The task:
Locate the word "right" in the entries below, then gather every line that holds it.

Source data:
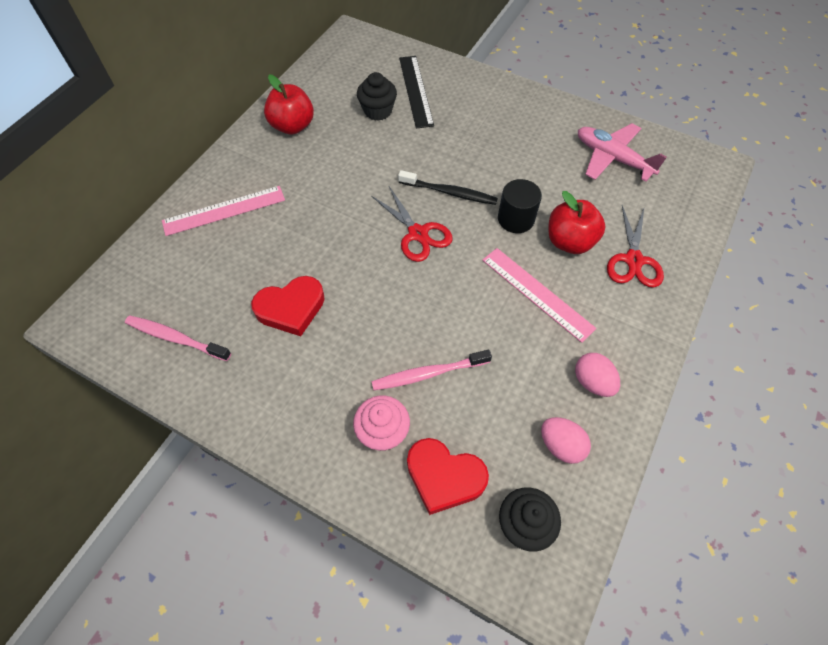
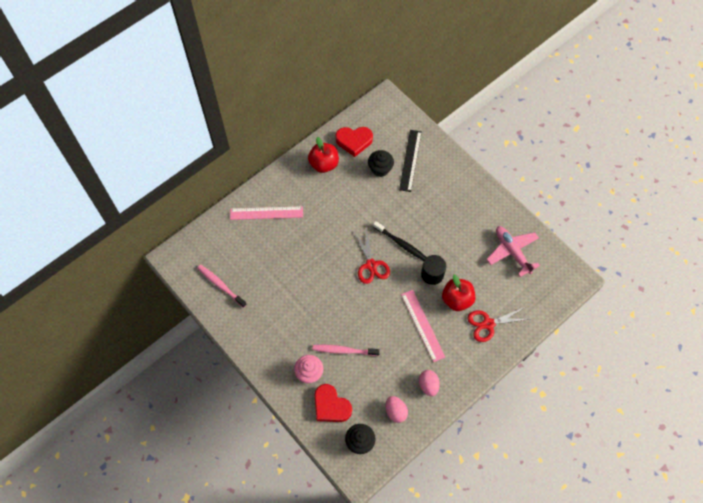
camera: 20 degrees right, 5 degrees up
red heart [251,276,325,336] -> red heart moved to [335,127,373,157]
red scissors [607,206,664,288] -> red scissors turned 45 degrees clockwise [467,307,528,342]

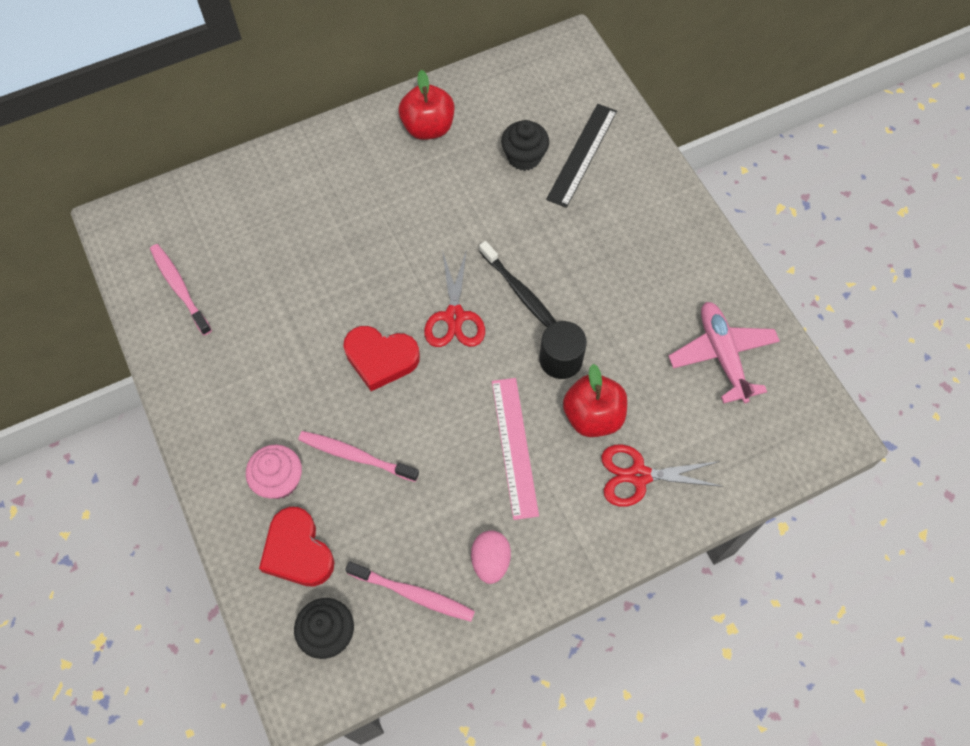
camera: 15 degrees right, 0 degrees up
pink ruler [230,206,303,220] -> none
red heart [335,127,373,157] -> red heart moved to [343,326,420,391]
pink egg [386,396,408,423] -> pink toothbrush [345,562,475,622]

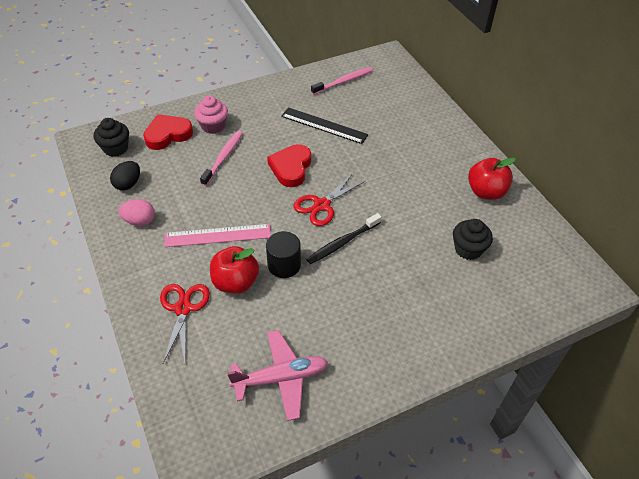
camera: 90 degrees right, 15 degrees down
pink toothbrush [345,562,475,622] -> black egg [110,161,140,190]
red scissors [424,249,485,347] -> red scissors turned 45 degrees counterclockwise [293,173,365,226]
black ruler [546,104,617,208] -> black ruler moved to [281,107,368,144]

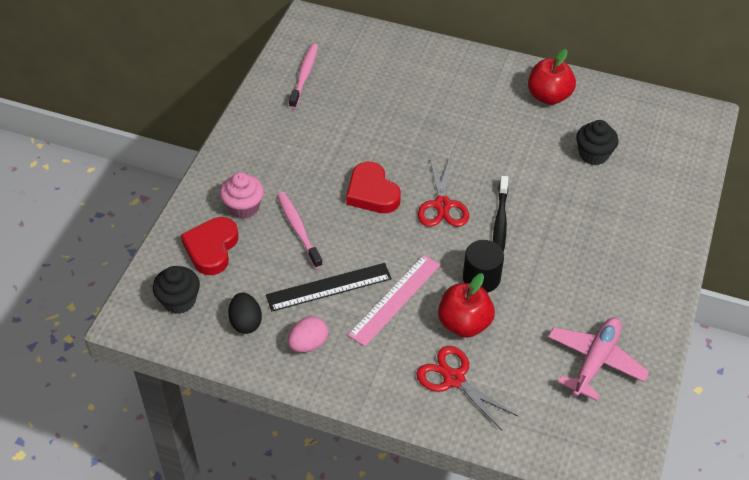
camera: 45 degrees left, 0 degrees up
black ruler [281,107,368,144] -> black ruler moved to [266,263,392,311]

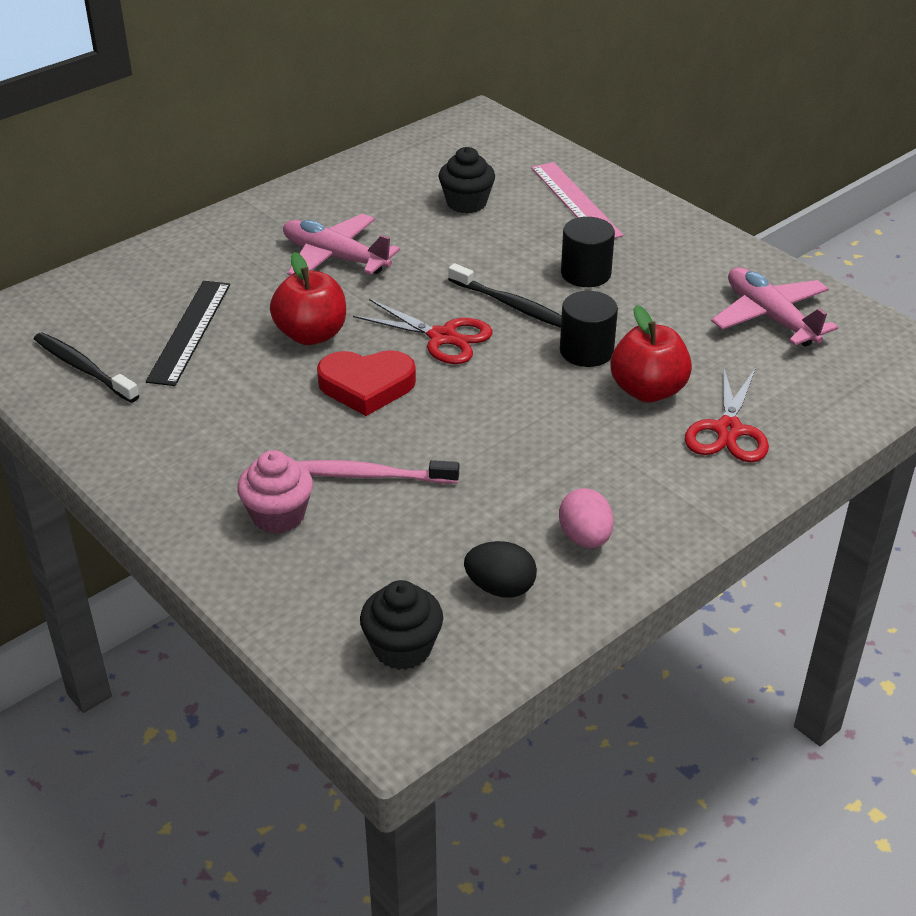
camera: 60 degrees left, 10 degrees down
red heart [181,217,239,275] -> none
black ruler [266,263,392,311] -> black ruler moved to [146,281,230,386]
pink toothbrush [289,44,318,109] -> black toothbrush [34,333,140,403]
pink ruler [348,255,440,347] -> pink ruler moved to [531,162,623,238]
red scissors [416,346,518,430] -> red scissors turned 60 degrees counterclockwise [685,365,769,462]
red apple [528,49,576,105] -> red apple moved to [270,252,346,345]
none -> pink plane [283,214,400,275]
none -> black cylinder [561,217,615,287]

Answer:
camera: 20 degrees right, 5 degrees up
camera: 15 degrees right, 0 degrees up
camera: 90 degrees right, 15 degrees down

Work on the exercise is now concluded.